**Work item:** Reproduce, exactly and in full, only the lines below from the one containing "What was the seau/rouge" through the one containing "The second view gained the pot".

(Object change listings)
'''

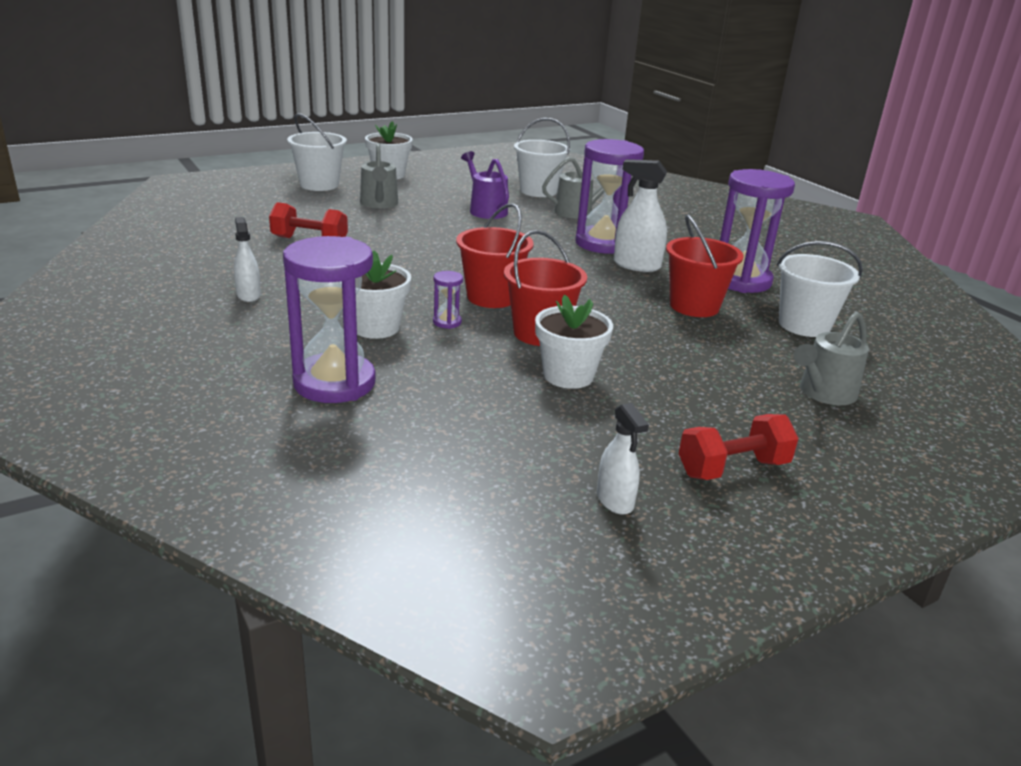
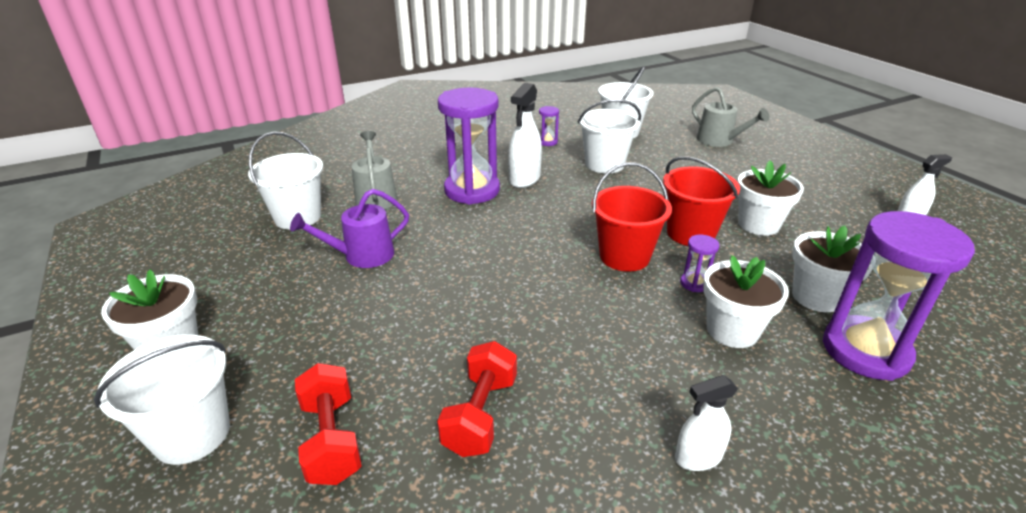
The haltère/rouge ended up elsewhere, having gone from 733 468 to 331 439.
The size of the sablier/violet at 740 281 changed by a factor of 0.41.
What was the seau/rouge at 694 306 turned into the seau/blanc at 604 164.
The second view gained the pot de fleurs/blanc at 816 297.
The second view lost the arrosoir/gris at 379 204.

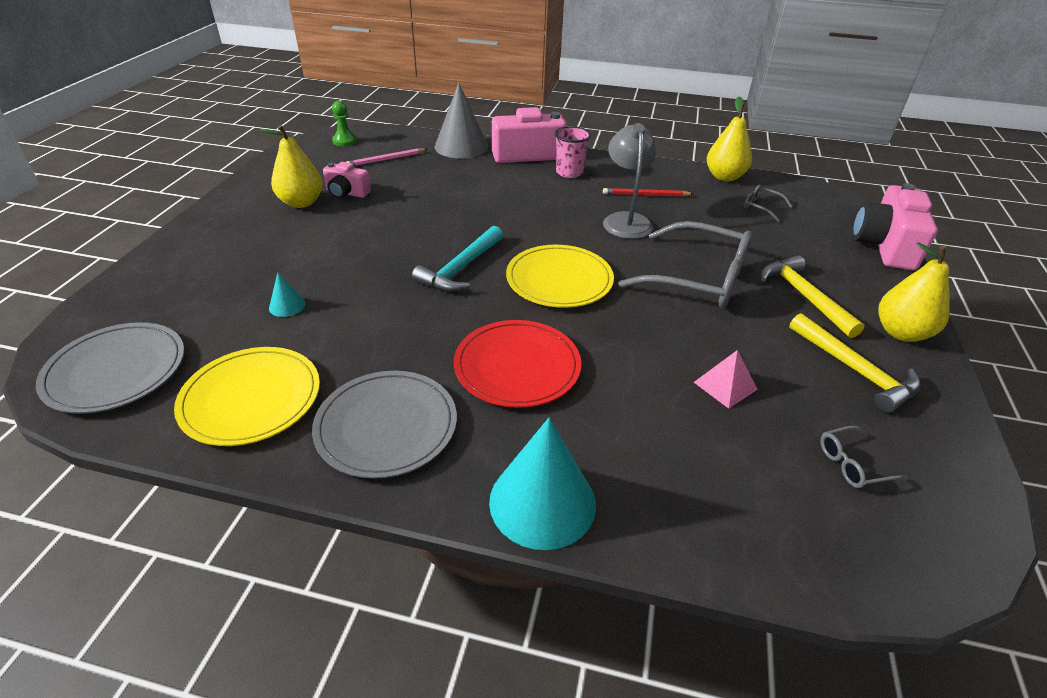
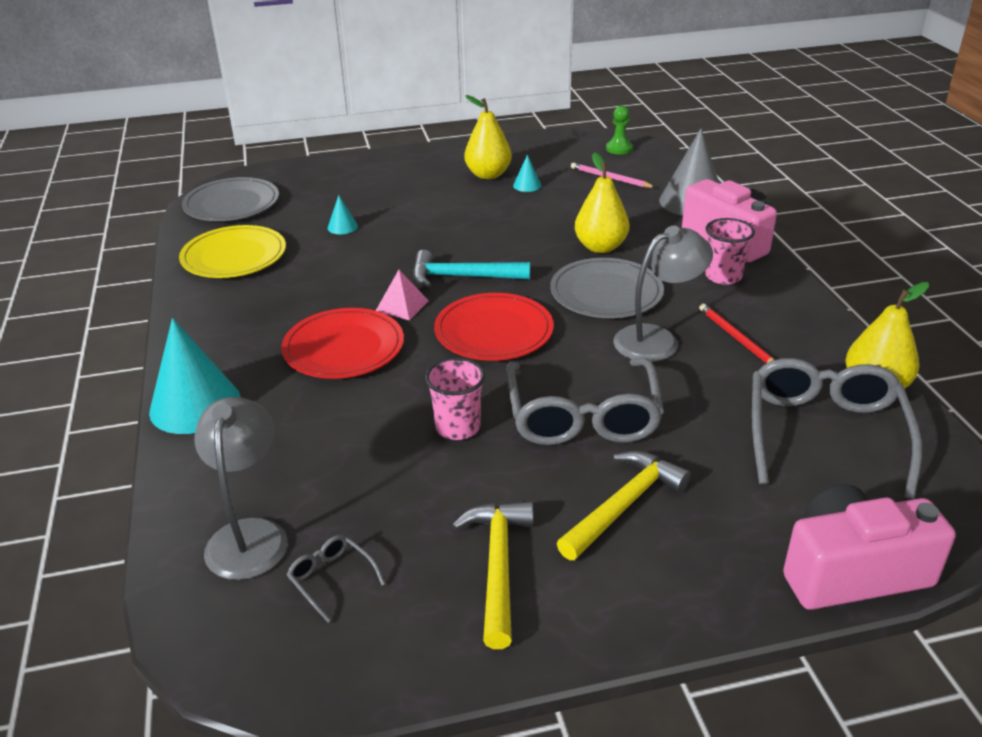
The second view gained the lampe/gris at 249 535.
The pyramide/rose ended up elsewhere, having gone from 725 385 to 402 306.
The second view gained the gobelet/rose at 457 427.
What was the assiette/jaune at 559 280 turned into the assiette/rouge at 494 331.
The marteau/jaune at 855 370 ended up facing another way, 150 degrees clockwise from before.
Where the appareil photo/rose stood at 347 193, the cône/turquoise came to stand at 527 185.
The assiette/gris ended up elsewhere, having gone from 386 426 to 606 292.
The poire/jaune ended up elsewhere, having gone from 901 332 to 600 247.
The size of the lunettes/gris at 761 207 changed by a factor of 2.34.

'''

**Answer box:**
What was the seau/rouge at 694 306 turned into the seau/blanc at 604 164.
The second view gained the pot de fleurs/blanc at 816 297.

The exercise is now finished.